[What the task requires]:
All entries are to be reproduced exactly; the pictures are to be omitted.

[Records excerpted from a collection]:
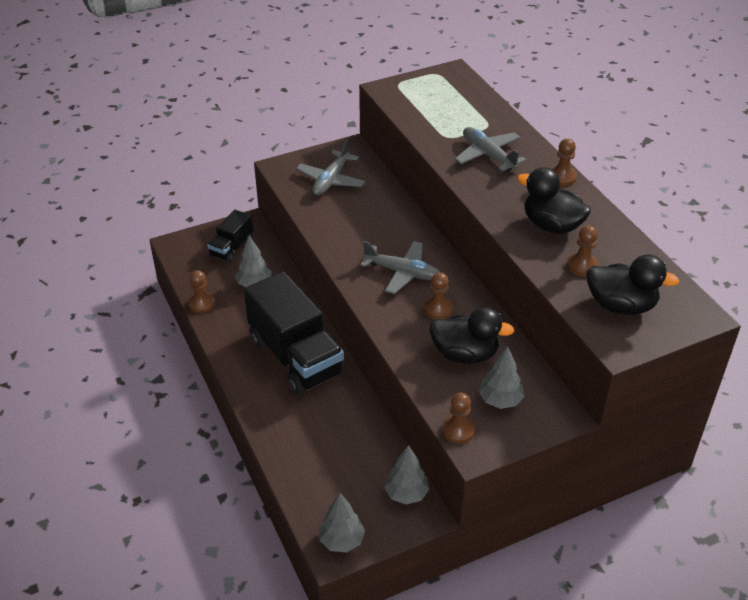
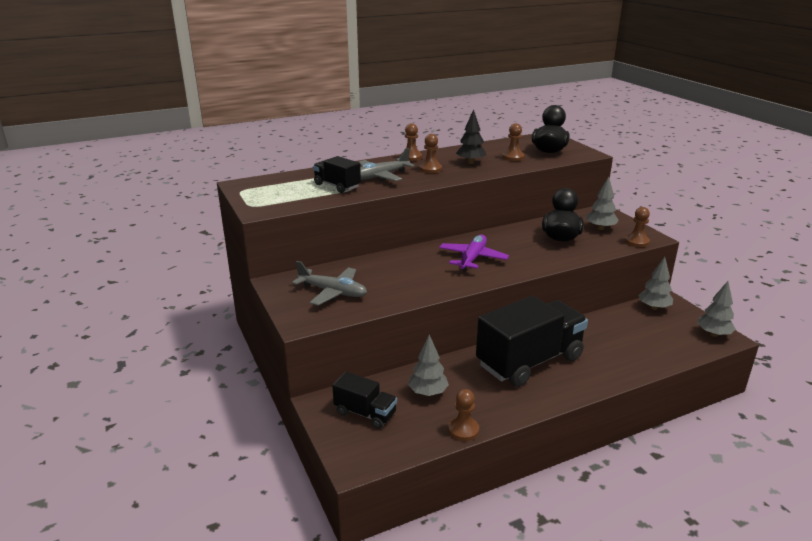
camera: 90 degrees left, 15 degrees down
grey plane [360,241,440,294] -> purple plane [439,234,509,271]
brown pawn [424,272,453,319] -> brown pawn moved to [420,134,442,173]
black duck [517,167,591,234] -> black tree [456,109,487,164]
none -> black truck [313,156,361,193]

[Problem solution]:
camera: 90 degrees left, 15 degrees down
grey plane [360,241,440,294] -> purple plane [439,234,509,271]
brown pawn [424,272,453,319] -> brown pawn moved to [420,134,442,173]
black duck [517,167,591,234] -> black tree [456,109,487,164]
none -> black truck [313,156,361,193]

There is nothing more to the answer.